**Task instructions**
Every line from the one with "Someone carried the turquoise" through the final line of the data below goes in the answer, copied exactly. Pictures do not.

**Scene edit records**
•••••

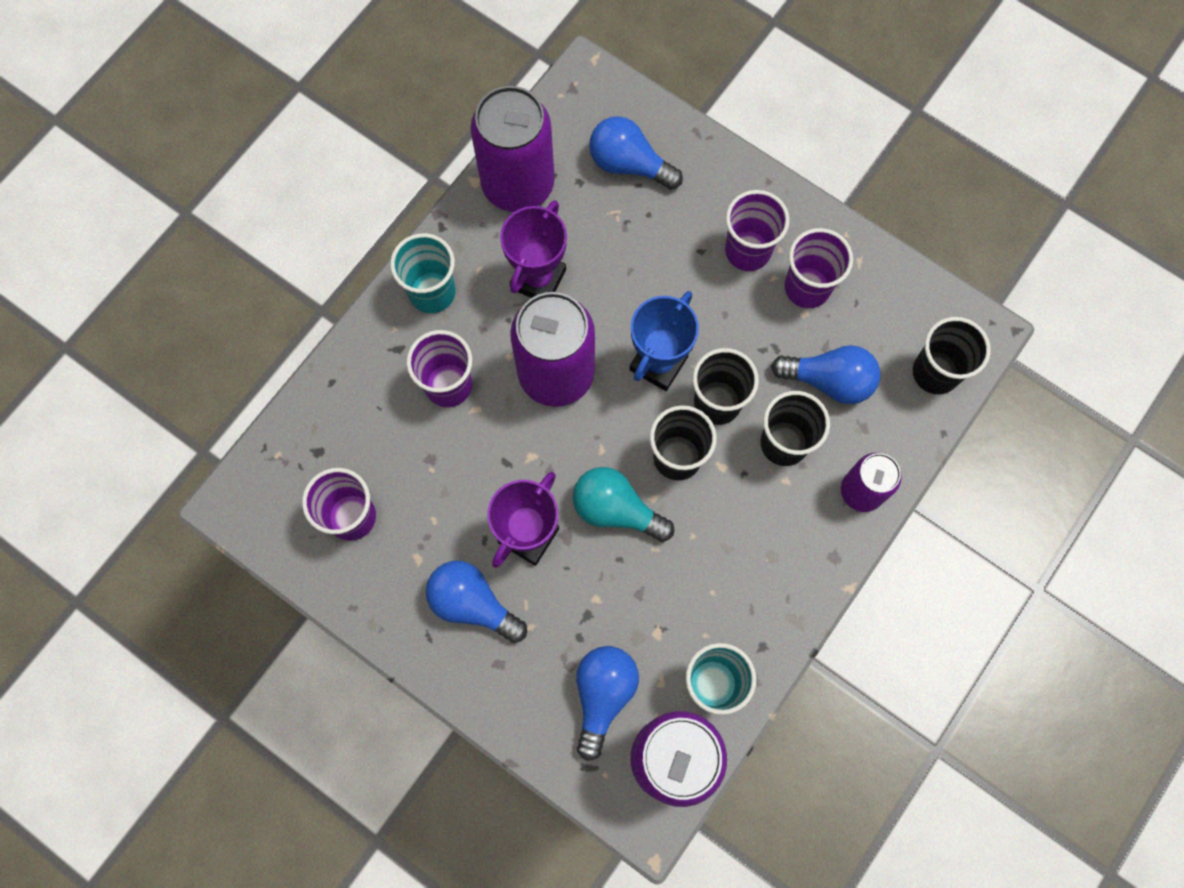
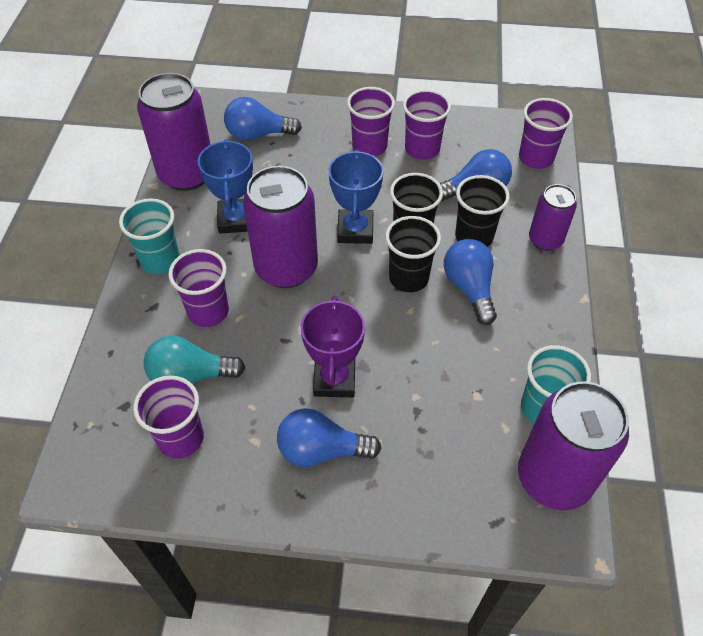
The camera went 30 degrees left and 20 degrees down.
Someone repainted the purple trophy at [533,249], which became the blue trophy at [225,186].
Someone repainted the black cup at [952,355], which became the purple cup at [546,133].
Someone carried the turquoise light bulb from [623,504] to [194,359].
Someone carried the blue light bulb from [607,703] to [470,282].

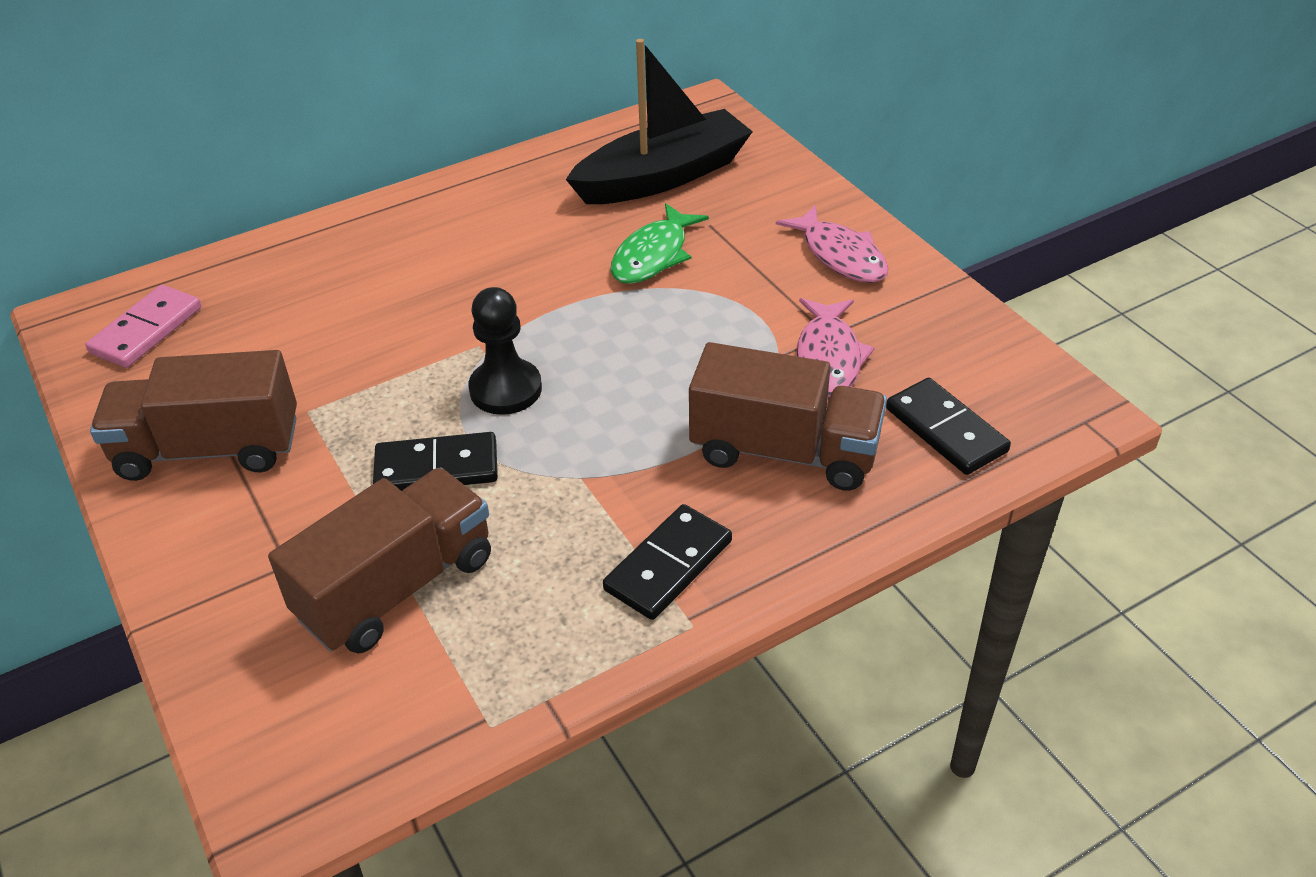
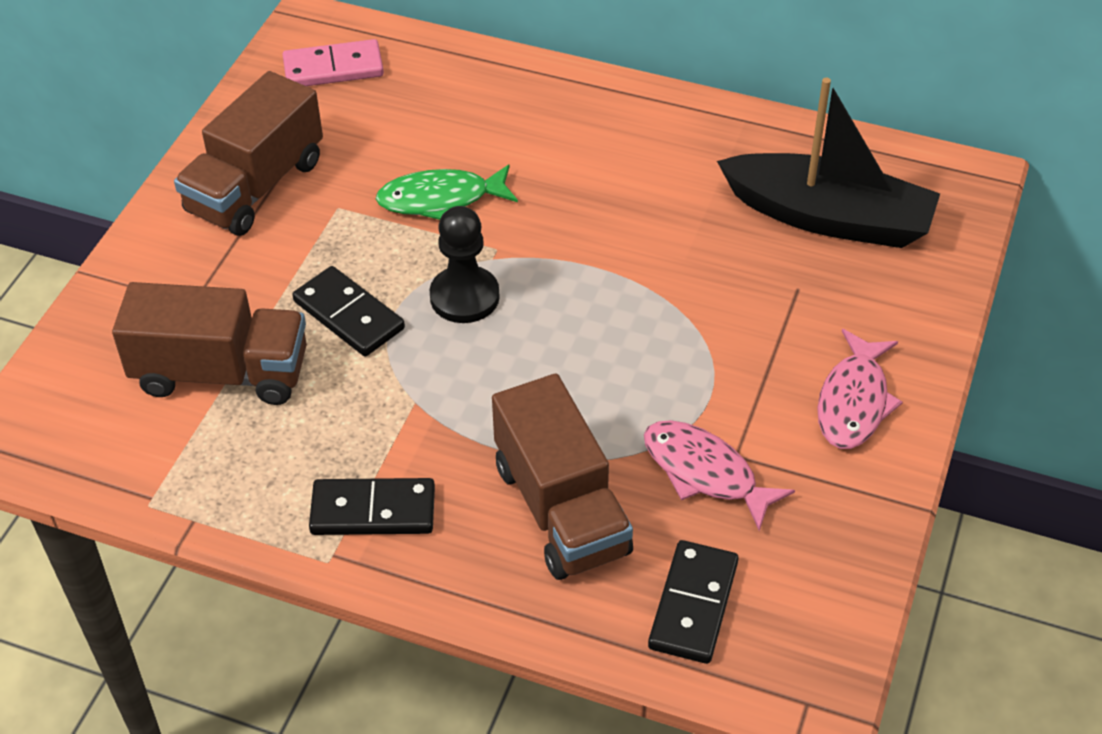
The camera went 50 degrees right and 5 degrees up.
Someone carried the green fish from [659,243] to [447,192].
Someone rotated the pink fish at [835,347] by 75 degrees clockwise.
Someone rotated the brown truck at [193,415] by 105 degrees counterclockwise.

•••••

**Output for this exercise**
Someone carried the turquoise light bulb from [623,504] to [194,359].
Someone carried the blue light bulb from [607,703] to [470,282].

The camera went 50 degrees right and 5 degrees up.
Someone carried the green fish from [659,243] to [447,192].
Someone rotated the pink fish at [835,347] by 75 degrees clockwise.
Someone rotated the brown truck at [193,415] by 105 degrees counterclockwise.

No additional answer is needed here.